WORK INSTRUCTIONS:
Your task is to find every line of the data that holds the string "degrees" and copy it.

━━━ SOURCE RECORDS ━━━

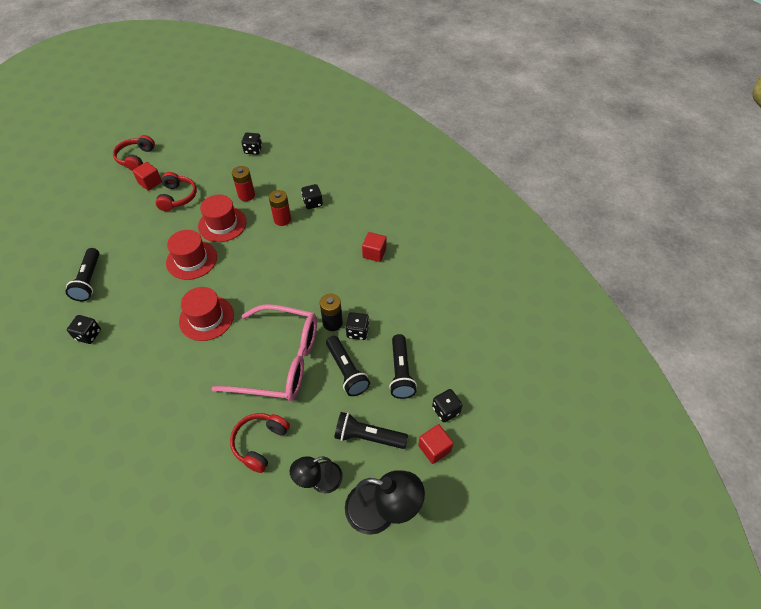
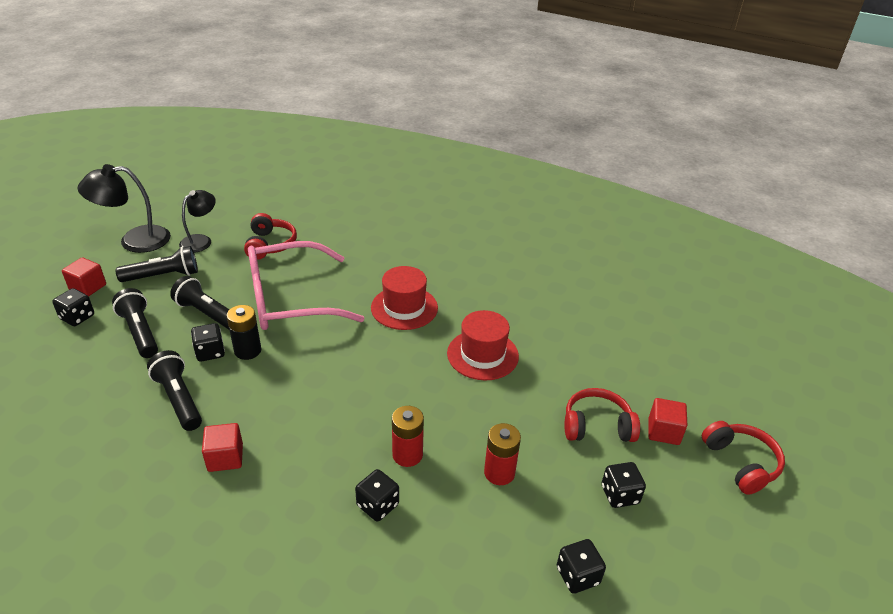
camera: 150 degrees right, 15 degrees down
(88, 335) = (508, 259): black dice -> black dice (619, 494)
(89, 280) = (571, 296): black flashlight -> black flashlight (179, 399)
(177, 197) = (597, 426): red headphones -> red headphones turned 120 degrees clockwise
(222, 224) = (490, 412): red hat -> none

━━━

OUTPUT:
camera: 150 degrees right, 15 degrees down
(177, 197) = (597, 426): red headphones -> red headphones turned 120 degrees clockwise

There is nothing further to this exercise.